> **Instructions to follow**
Of all the lines below, return only those starting with the line holding "BT1: 7.4V (plus" and going on through the line holding "R10: 51k (+9V, FWD) -> none", exactly as written.

(Difference listings)
=-=-=

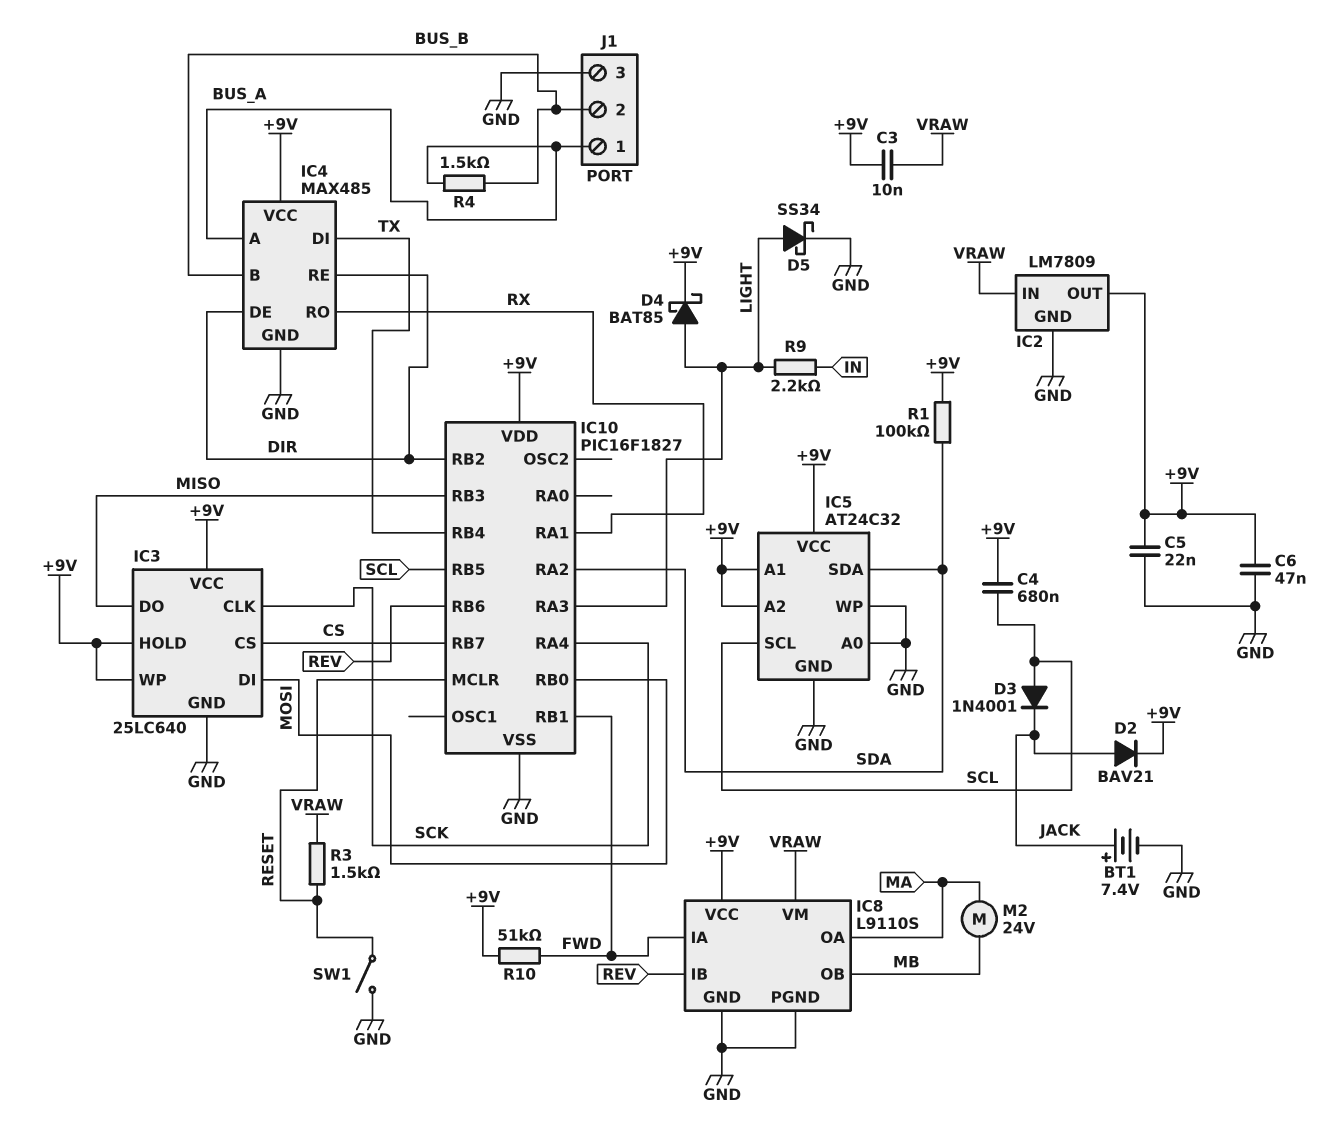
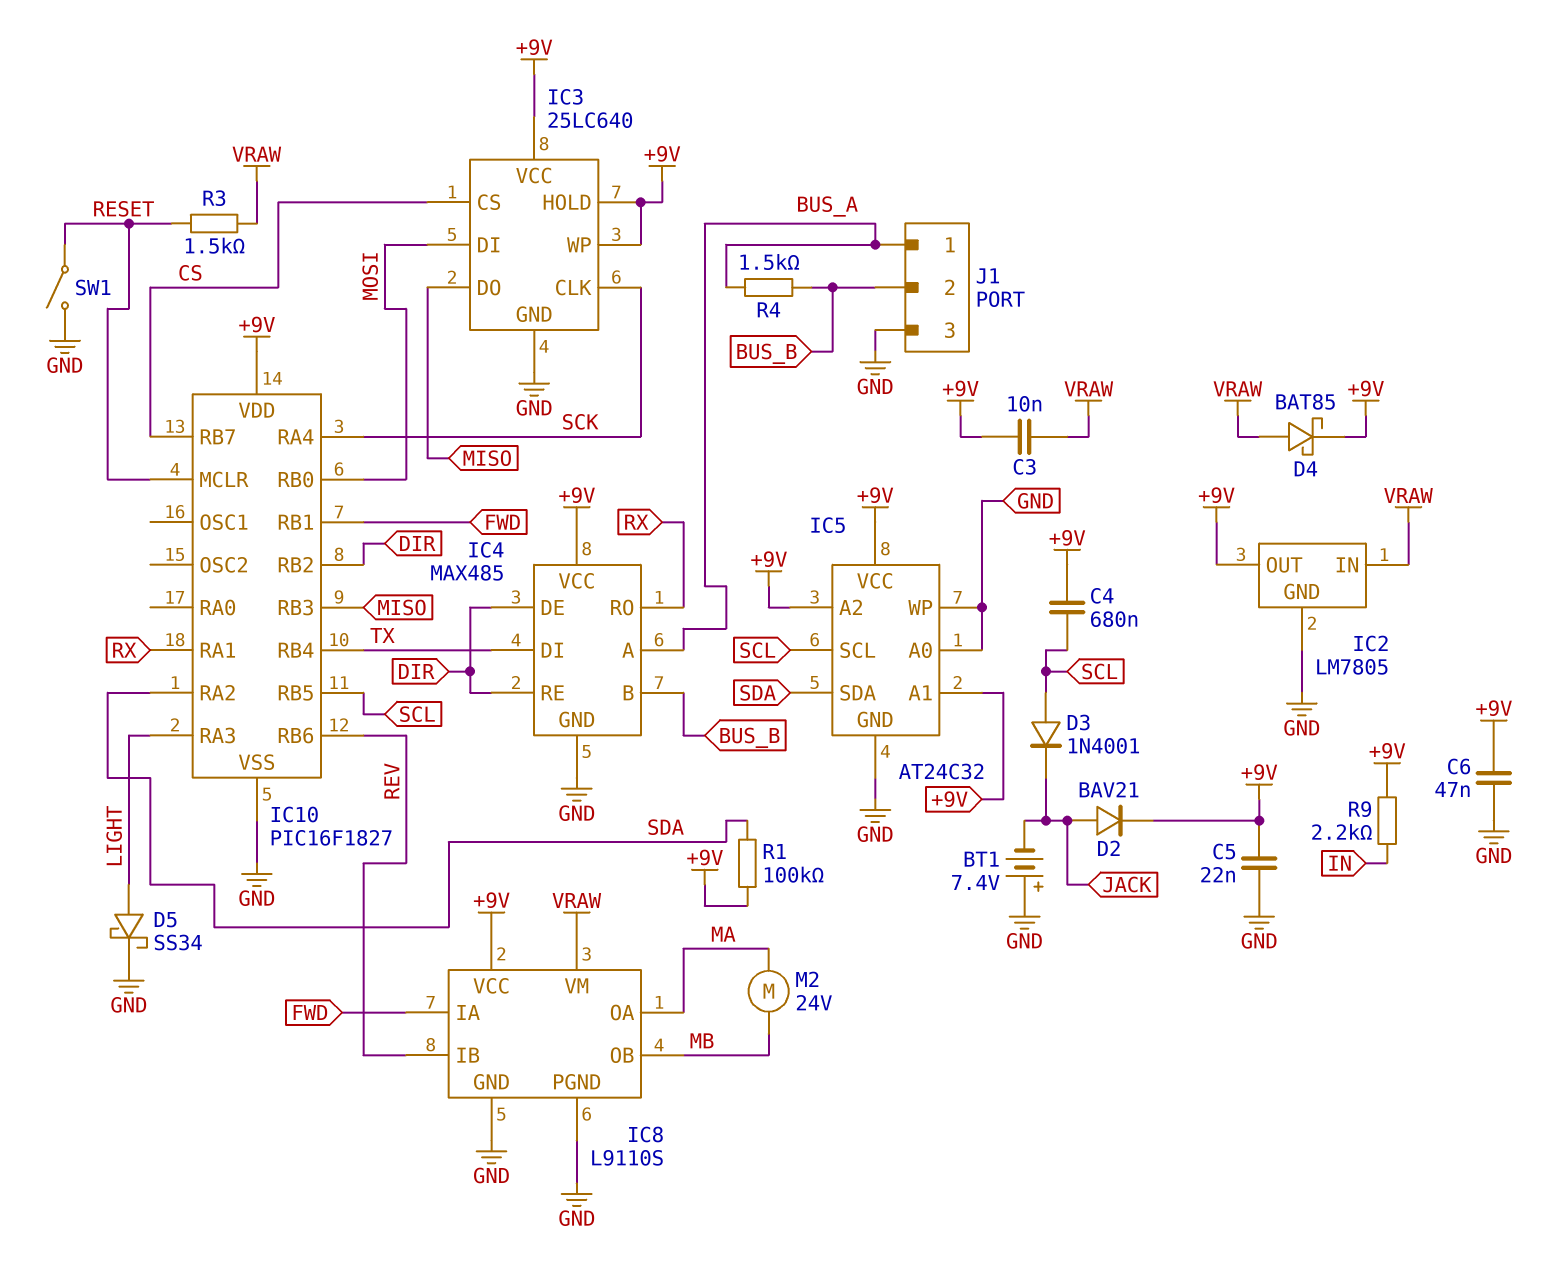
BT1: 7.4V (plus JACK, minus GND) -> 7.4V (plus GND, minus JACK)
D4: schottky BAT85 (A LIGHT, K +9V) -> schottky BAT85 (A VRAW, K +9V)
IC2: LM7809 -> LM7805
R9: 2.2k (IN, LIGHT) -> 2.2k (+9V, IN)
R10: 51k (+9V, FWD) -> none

=-=-=

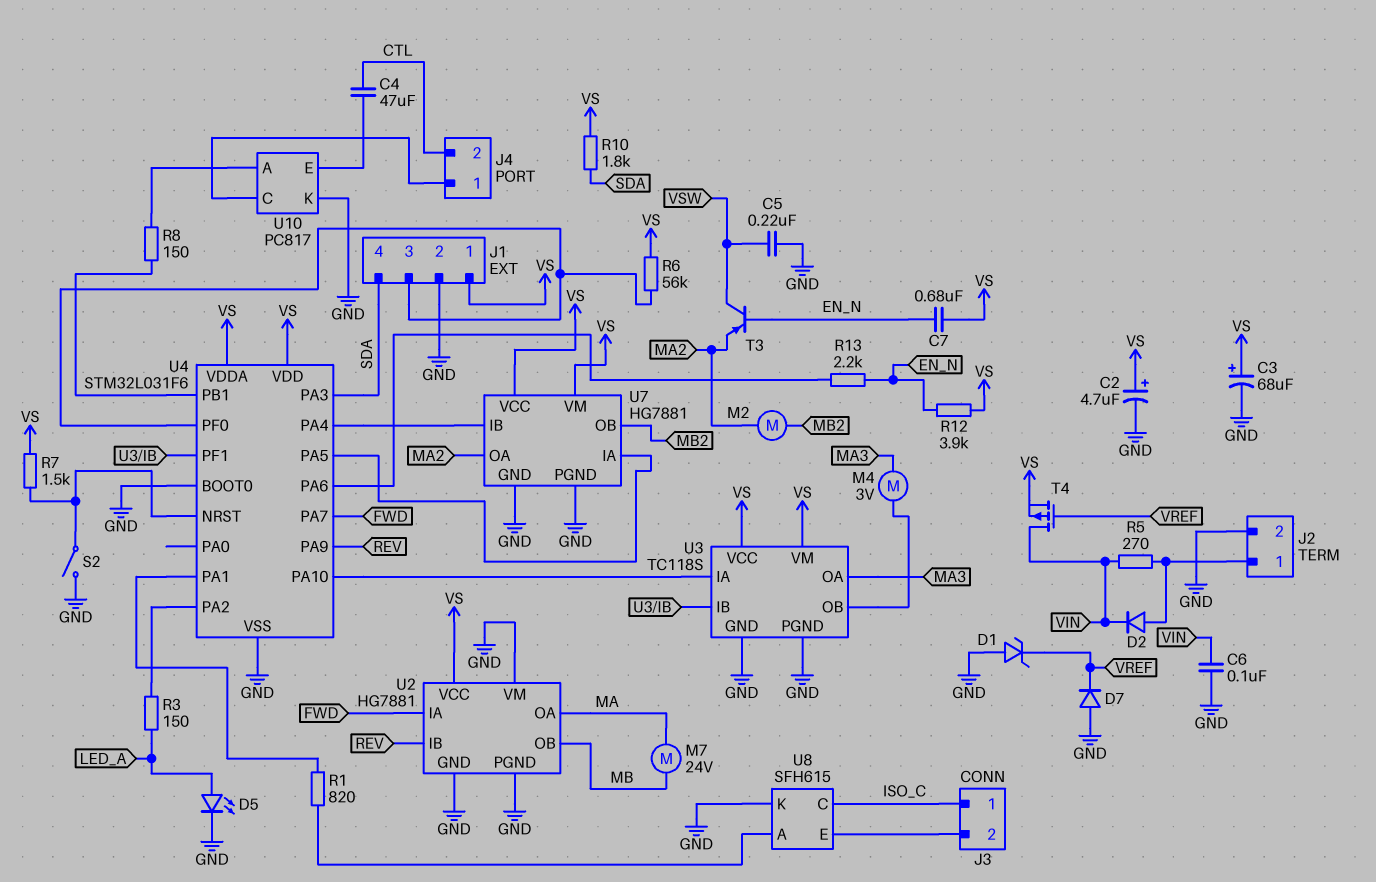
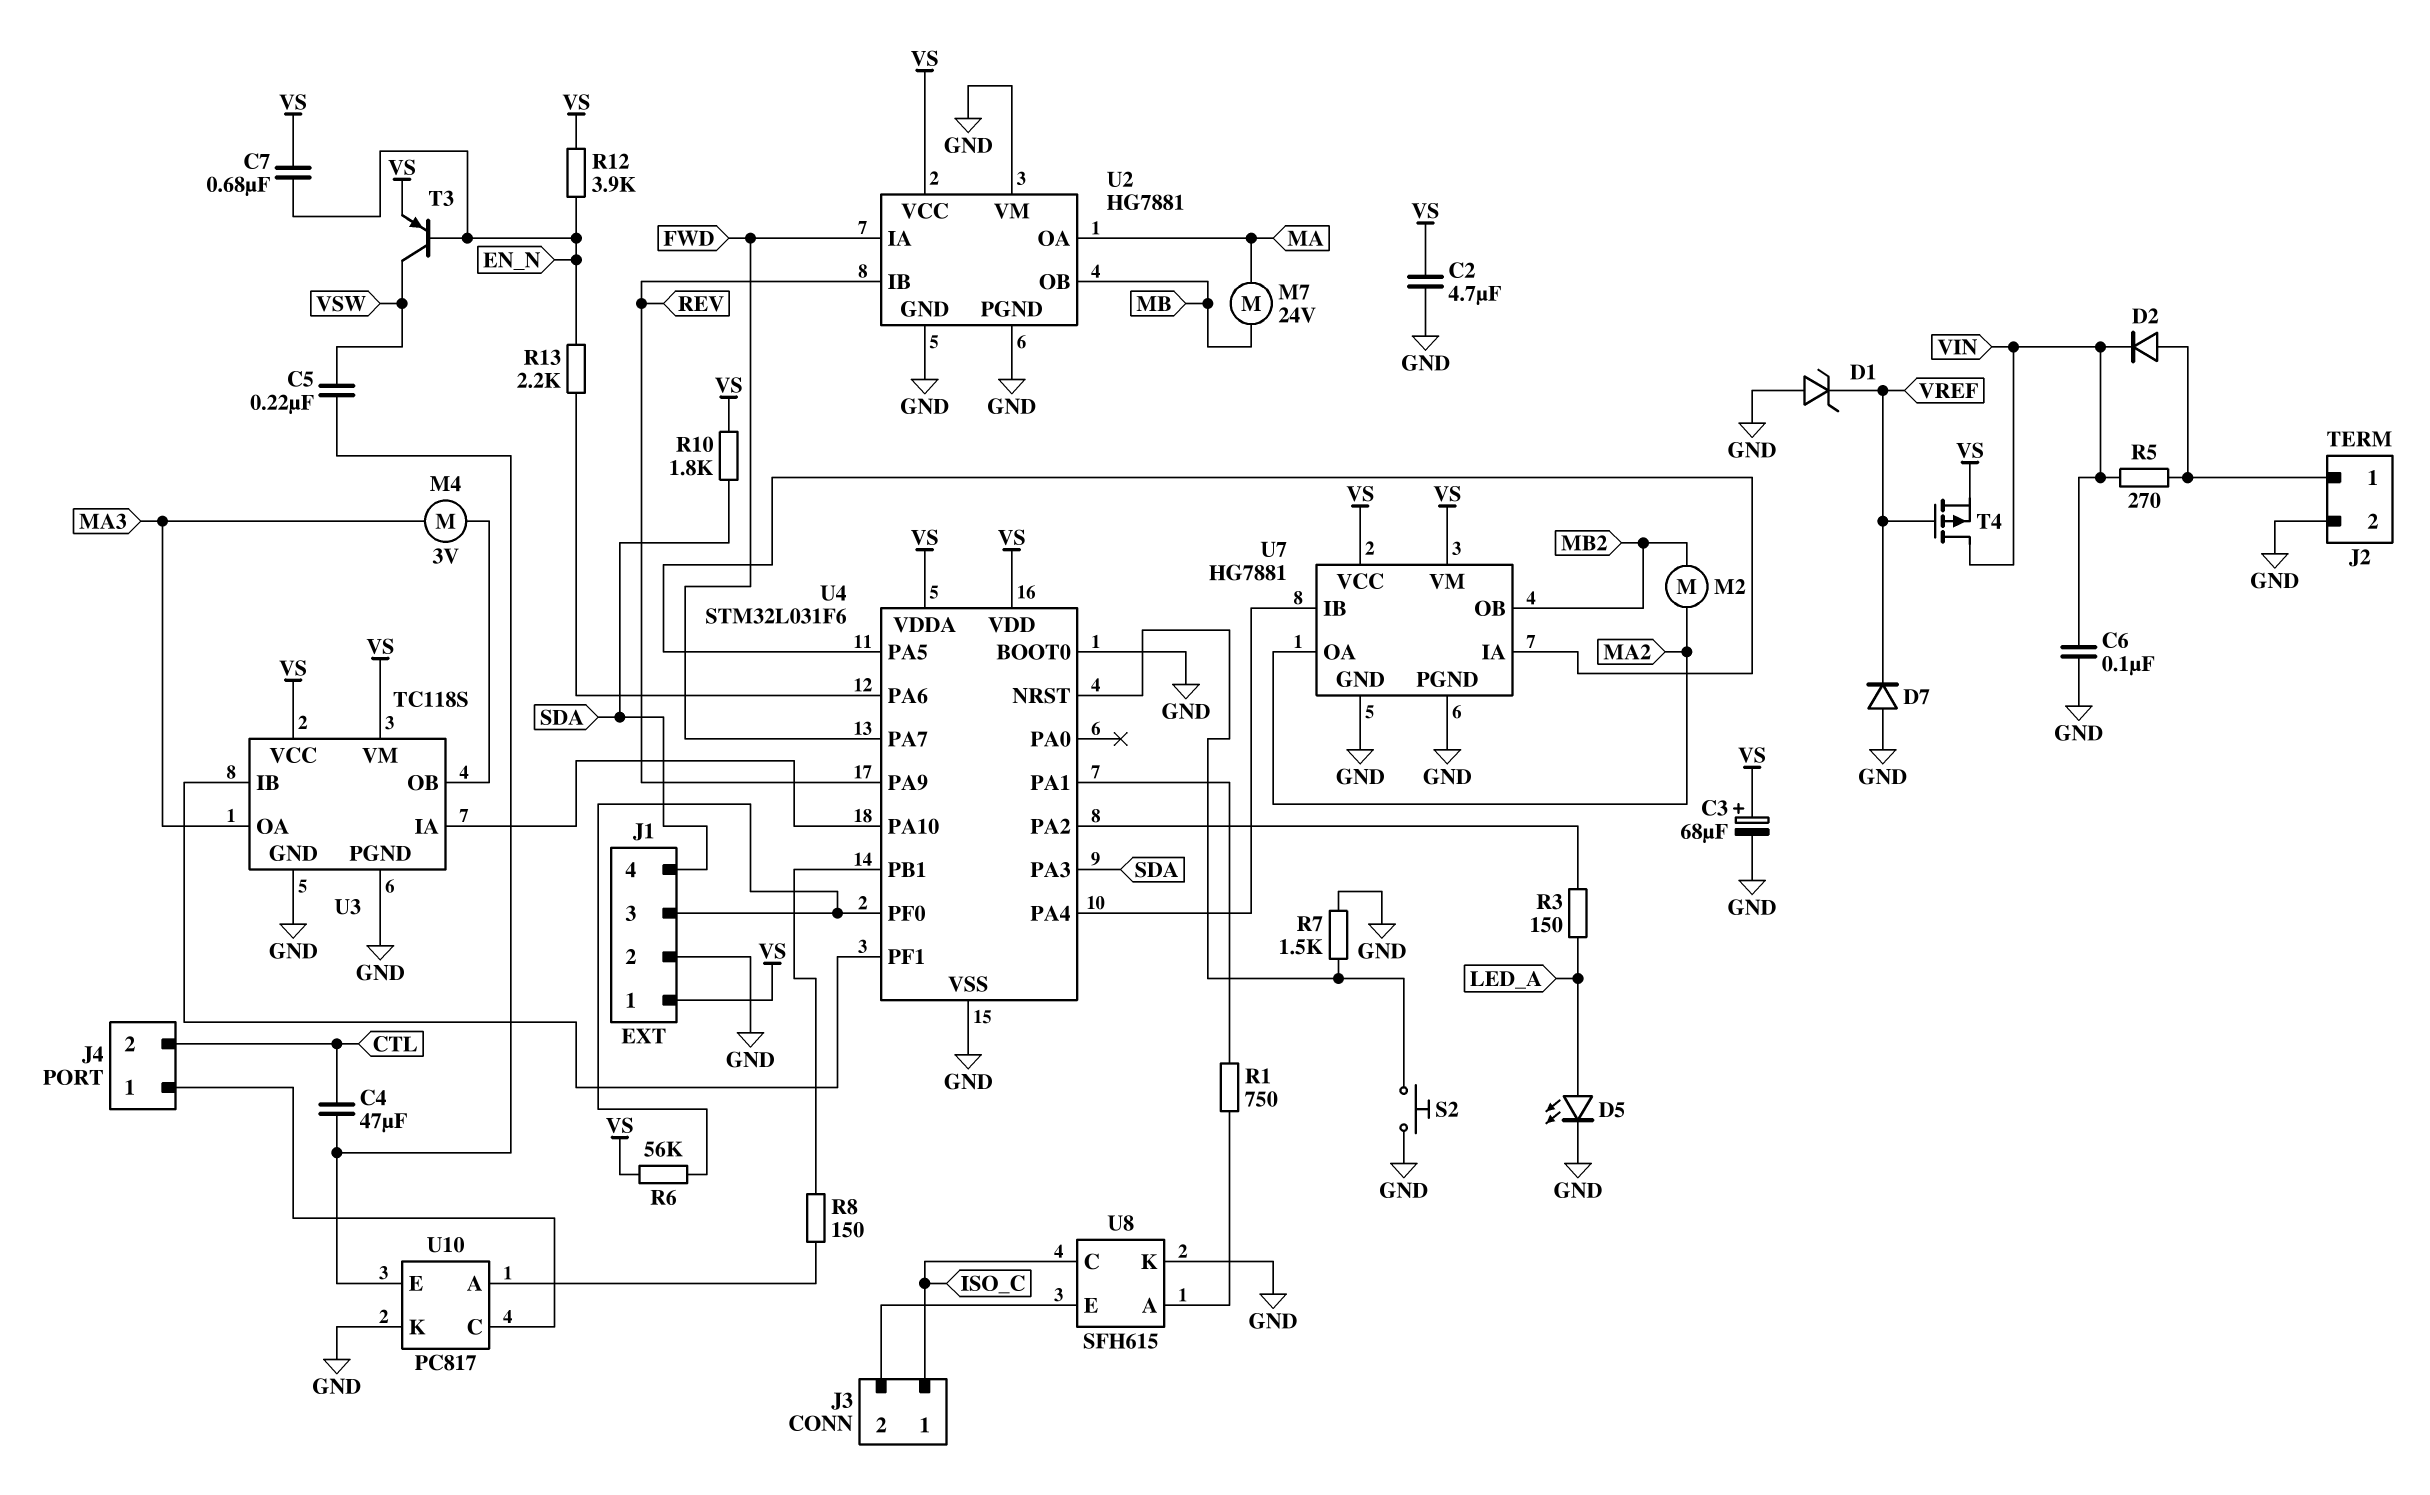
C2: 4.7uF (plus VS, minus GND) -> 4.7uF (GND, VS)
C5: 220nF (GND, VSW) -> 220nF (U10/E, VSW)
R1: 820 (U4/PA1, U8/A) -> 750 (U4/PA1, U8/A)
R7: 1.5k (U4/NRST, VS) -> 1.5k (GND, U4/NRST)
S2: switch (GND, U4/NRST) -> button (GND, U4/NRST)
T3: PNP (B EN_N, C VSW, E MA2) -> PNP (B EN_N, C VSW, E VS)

=-=-=

> **Result of the exercise**
BT1: 7.4V (plus JACK, minus GND) -> 7.4V (plus GND, minus JACK)
D4: schottky BAT85 (A LIGHT, K +9V) -> schottky BAT85 (A VRAW, K +9V)
IC2: LM7809 -> LM7805
R9: 2.2k (IN, LIGHT) -> 2.2k (+9V, IN)
R10: 51k (+9V, FWD) -> none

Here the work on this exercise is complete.